### Required action:
Would you please return all of the entries below exactly as shown?

-- Listed records follows --

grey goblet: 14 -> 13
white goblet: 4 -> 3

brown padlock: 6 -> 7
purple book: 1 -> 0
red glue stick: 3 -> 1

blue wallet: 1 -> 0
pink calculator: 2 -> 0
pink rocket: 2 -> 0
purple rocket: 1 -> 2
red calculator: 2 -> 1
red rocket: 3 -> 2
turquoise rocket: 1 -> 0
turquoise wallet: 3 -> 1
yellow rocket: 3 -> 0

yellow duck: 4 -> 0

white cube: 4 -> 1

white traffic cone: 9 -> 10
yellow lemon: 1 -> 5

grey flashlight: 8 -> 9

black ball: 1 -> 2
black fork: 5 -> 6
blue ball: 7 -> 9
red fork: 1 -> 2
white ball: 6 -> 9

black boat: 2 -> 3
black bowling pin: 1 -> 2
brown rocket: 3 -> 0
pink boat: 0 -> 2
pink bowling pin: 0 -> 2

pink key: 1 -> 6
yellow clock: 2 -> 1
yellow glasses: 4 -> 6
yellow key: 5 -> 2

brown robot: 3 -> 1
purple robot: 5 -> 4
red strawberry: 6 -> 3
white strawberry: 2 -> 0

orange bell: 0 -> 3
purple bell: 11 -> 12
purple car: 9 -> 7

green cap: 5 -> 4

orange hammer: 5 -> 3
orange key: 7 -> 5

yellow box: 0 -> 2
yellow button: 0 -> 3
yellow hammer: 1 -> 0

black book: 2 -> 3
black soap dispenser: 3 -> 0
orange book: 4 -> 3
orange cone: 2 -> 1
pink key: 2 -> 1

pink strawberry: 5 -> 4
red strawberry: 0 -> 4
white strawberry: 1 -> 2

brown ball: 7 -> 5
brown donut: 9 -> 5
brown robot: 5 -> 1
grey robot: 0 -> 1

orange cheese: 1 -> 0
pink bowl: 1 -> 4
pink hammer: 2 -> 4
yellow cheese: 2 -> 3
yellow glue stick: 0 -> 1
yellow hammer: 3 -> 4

-- Listed records concluded --

### Answer box:
grey goblet: 14 -> 13
white goblet: 4 -> 3

brown padlock: 6 -> 7
purple book: 1 -> 0
red glue stick: 3 -> 1

blue wallet: 1 -> 0
pink calculator: 2 -> 0
pink rocket: 2 -> 0
purple rocket: 1 -> 2
red calculator: 2 -> 1
red rocket: 3 -> 2
turquoise rocket: 1 -> 0
turquoise wallet: 3 -> 1
yellow rocket: 3 -> 0

yellow duck: 4 -> 0

white cube: 4 -> 1

white traffic cone: 9 -> 10
yellow lemon: 1 -> 5

grey flashlight: 8 -> 9

black ball: 1 -> 2
black fork: 5 -> 6
blue ball: 7 -> 9
red fork: 1 -> 2
white ball: 6 -> 9

black boat: 2 -> 3
black bowling pin: 1 -> 2
brown rocket: 3 -> 0
pink boat: 0 -> 2
pink bowling pin: 0 -> 2

pink key: 1 -> 6
yellow clock: 2 -> 1
yellow glasses: 4 -> 6
yellow key: 5 -> 2

brown robot: 3 -> 1
purple robot: 5 -> 4
red strawberry: 6 -> 3
white strawberry: 2 -> 0

orange bell: 0 -> 3
purple bell: 11 -> 12
purple car: 9 -> 7

green cap: 5 -> 4

orange hammer: 5 -> 3
orange key: 7 -> 5

yellow box: 0 -> 2
yellow button: 0 -> 3
yellow hammer: 1 -> 0

black book: 2 -> 3
black soap dispenser: 3 -> 0
orange book: 4 -> 3
orange cone: 2 -> 1
pink key: 2 -> 1

pink strawberry: 5 -> 4
red strawberry: 0 -> 4
white strawberry: 1 -> 2

brown ball: 7 -> 5
brown donut: 9 -> 5
brown robot: 5 -> 1
grey robot: 0 -> 1

orange cheese: 1 -> 0
pink bowl: 1 -> 4
pink hammer: 2 -> 4
yellow cheese: 2 -> 3
yellow glue stick: 0 -> 1
yellow hammer: 3 -> 4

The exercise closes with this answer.